Task brief: For the listing that follows, give again exactly the lines from the one with "green banana: 2 -> 0" to the one with "blue pan: 8 -> 7", including both.

Record excerpts:
----------------------------------------
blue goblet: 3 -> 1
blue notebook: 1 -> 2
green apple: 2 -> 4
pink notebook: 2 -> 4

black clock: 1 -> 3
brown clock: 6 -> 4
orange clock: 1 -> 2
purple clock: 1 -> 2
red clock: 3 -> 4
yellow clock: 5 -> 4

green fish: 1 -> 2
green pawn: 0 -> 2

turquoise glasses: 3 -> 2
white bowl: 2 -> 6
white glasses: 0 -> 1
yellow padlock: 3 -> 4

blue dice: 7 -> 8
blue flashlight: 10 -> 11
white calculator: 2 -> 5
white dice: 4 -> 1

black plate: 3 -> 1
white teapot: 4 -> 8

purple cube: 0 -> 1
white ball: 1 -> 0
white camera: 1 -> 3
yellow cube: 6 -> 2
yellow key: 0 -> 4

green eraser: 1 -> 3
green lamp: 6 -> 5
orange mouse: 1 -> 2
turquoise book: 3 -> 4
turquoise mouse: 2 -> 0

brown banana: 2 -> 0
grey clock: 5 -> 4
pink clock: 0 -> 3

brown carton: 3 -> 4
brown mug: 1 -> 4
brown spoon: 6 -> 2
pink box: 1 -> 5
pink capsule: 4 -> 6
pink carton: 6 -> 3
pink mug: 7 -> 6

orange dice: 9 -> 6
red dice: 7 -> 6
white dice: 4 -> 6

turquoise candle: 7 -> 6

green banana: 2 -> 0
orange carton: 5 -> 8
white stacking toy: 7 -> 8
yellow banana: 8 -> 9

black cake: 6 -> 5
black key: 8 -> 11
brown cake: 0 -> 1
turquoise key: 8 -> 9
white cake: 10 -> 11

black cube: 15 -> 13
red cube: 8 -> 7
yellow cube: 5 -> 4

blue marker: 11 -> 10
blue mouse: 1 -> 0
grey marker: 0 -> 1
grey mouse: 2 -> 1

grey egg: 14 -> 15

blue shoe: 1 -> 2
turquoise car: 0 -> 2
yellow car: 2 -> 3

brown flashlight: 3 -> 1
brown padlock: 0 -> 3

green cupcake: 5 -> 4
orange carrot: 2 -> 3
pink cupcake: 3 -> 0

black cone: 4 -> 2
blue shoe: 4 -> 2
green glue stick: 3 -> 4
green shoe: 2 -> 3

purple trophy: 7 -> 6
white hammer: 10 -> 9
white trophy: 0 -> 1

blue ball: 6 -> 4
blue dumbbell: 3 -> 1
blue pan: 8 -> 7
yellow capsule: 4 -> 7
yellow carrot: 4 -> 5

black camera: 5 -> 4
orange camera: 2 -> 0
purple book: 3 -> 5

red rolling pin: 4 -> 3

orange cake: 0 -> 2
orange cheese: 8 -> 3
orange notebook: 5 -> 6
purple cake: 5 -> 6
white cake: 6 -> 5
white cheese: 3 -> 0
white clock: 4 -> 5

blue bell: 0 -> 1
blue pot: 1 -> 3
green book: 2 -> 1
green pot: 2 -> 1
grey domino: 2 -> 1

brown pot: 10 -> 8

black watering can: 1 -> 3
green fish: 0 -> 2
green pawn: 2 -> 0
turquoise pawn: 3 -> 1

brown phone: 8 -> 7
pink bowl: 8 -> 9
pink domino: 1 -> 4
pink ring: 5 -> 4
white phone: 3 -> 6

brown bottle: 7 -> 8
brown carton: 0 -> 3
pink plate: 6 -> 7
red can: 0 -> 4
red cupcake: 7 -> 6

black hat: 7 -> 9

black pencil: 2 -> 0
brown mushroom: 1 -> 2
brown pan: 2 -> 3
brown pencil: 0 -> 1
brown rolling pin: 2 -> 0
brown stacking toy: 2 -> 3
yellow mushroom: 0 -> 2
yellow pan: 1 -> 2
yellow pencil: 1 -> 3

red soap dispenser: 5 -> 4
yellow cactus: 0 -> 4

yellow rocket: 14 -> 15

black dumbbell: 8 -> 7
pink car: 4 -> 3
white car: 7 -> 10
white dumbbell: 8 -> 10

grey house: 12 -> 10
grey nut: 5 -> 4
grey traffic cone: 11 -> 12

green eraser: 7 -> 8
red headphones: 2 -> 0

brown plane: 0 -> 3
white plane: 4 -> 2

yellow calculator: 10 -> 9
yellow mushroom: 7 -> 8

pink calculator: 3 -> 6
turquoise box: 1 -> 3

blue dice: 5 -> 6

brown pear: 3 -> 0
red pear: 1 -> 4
----------------------------------------
Solution:
green banana: 2 -> 0
orange carton: 5 -> 8
white stacking toy: 7 -> 8
yellow banana: 8 -> 9

black cake: 6 -> 5
black key: 8 -> 11
brown cake: 0 -> 1
turquoise key: 8 -> 9
white cake: 10 -> 11

black cube: 15 -> 13
red cube: 8 -> 7
yellow cube: 5 -> 4

blue marker: 11 -> 10
blue mouse: 1 -> 0
grey marker: 0 -> 1
grey mouse: 2 -> 1

grey egg: 14 -> 15

blue shoe: 1 -> 2
turquoise car: 0 -> 2
yellow car: 2 -> 3

brown flashlight: 3 -> 1
brown padlock: 0 -> 3

green cupcake: 5 -> 4
orange carrot: 2 -> 3
pink cupcake: 3 -> 0

black cone: 4 -> 2
blue shoe: 4 -> 2
green glue stick: 3 -> 4
green shoe: 2 -> 3

purple trophy: 7 -> 6
white hammer: 10 -> 9
white trophy: 0 -> 1

blue ball: 6 -> 4
blue dumbbell: 3 -> 1
blue pan: 8 -> 7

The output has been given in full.